Data items:
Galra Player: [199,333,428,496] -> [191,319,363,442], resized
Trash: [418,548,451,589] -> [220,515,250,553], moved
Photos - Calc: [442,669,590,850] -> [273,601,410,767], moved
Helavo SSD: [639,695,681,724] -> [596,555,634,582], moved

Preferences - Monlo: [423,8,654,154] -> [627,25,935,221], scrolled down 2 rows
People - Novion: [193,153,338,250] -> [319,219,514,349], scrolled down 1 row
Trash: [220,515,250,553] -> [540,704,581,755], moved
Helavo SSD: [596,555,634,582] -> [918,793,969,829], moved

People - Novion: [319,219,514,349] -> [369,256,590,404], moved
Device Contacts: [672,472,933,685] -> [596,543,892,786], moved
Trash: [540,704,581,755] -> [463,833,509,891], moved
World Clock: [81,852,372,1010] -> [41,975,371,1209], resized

__Aim of the exercise__: Each record above should be transcribed exactly.

__Answer to this task__:
Galra Player: [199,333,428,496] -> [191,319,363,442], resized
Trash: [418,548,451,589] -> [220,515,250,553], moved
Photos - Calc: [442,669,590,850] -> [273,601,410,767], moved
Helavo SSD: [639,695,681,724] -> [596,555,634,582], moved

Preferences - Monlo: [423,8,654,154] -> [627,25,935,221], scrolled down 2 rows
People - Novion: [193,153,338,250] -> [319,219,514,349], scrolled down 1 row
Trash: [220,515,250,553] -> [540,704,581,755], moved
Helavo SSD: [596,555,634,582] -> [918,793,969,829], moved

People - Novion: [319,219,514,349] -> [369,256,590,404], moved
Device Contacts: [672,472,933,685] -> [596,543,892,786], moved
Trash: [540,704,581,755] -> [463,833,509,891], moved
World Clock: [81,852,372,1010] -> [41,975,371,1209], resized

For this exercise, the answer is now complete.